■ **ACTIVITY**: Start at the top of the records and, please, print each line exactly through the line that contains "(649, 188) = (314, 129): white", leaving out all pictures.

■ **SUPPLIED ENTRIES**:
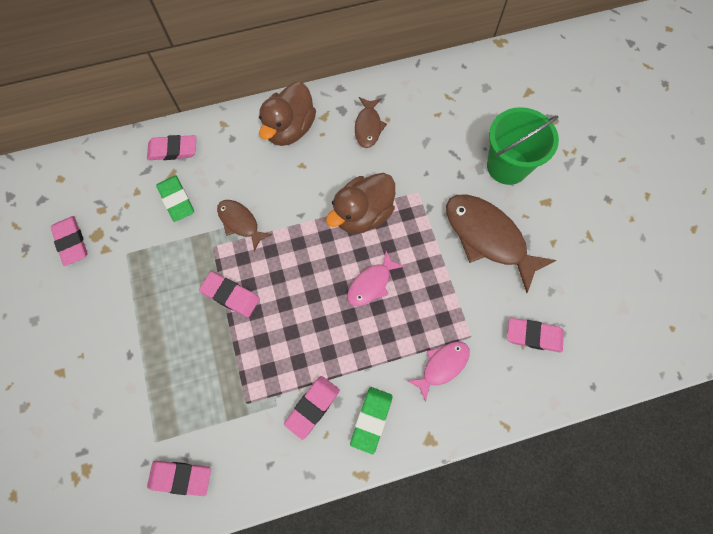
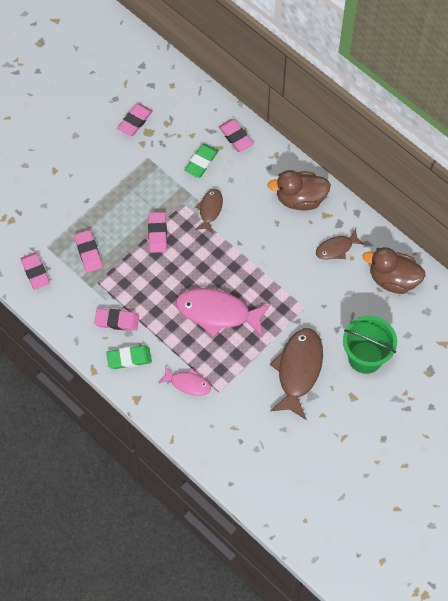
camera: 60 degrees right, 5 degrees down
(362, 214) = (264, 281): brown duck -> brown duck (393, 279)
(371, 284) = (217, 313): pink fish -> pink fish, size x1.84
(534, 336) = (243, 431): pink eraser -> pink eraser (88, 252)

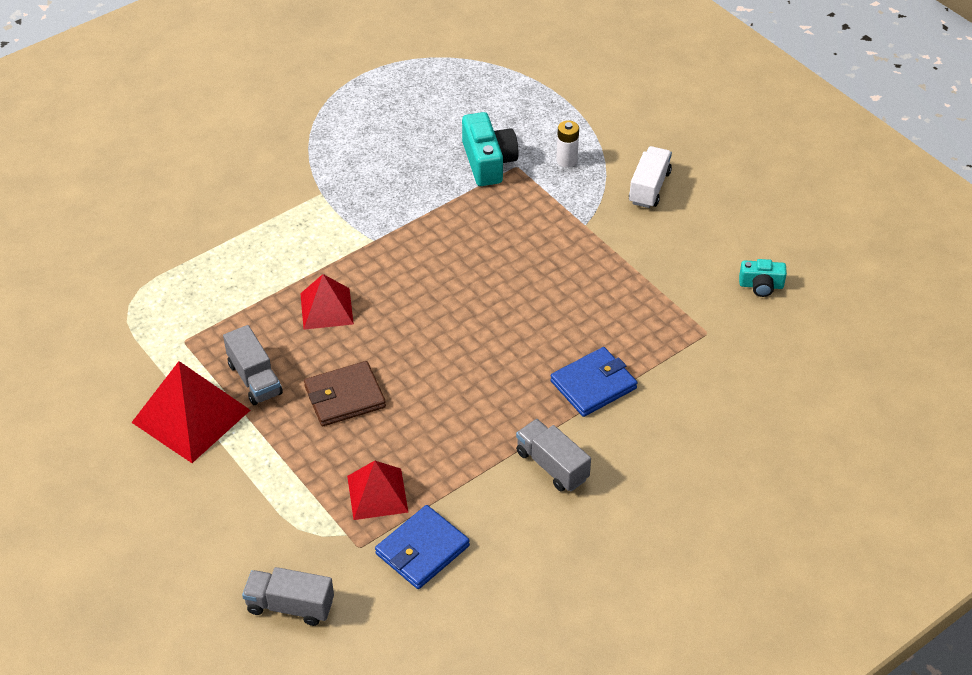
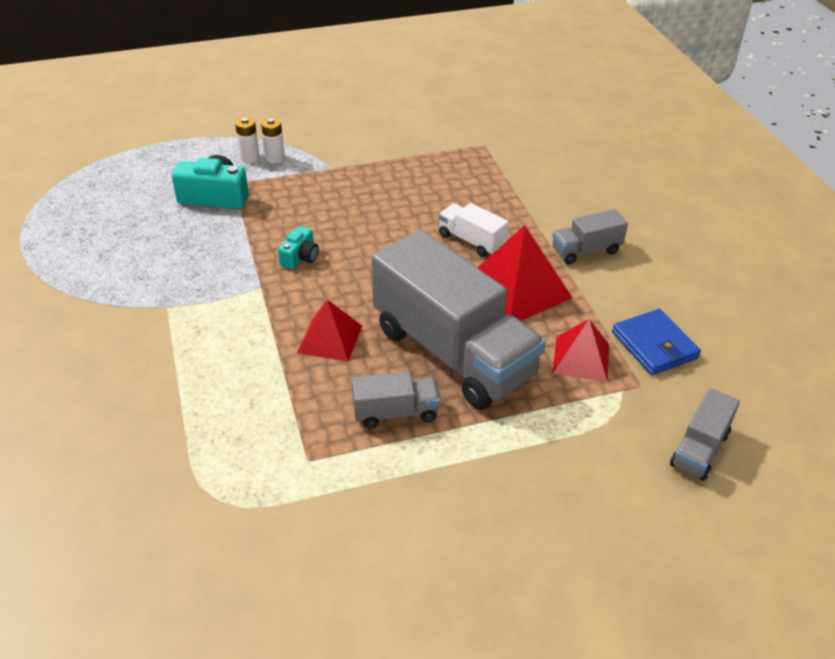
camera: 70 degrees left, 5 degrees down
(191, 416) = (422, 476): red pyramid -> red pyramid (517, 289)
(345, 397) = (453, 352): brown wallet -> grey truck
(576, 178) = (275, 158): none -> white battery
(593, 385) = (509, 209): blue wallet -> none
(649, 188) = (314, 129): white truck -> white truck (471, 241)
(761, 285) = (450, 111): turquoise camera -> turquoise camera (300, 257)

■ **EXERCISE OUTPUT**:
camera: 60 degrees right, 5 degrees down
(362, 214) = (264, 281): brown duck -> brown duck (393, 279)
(371, 284) = (217, 313): pink fish -> pink fish, size x1.84
(534, 336) = (243, 431): pink eraser -> pink eraser (88, 252)

camera: 70 degrees left, 5 degrees down
(191, 416) = (422, 476): red pyramid -> red pyramid (517, 289)
(345, 397) = (453, 352): brown wallet -> grey truck
(576, 178) = (275, 158): none -> white battery
(593, 385) = (509, 209): blue wallet -> none
(649, 188) = (314, 129): white truck -> white truck (471, 241)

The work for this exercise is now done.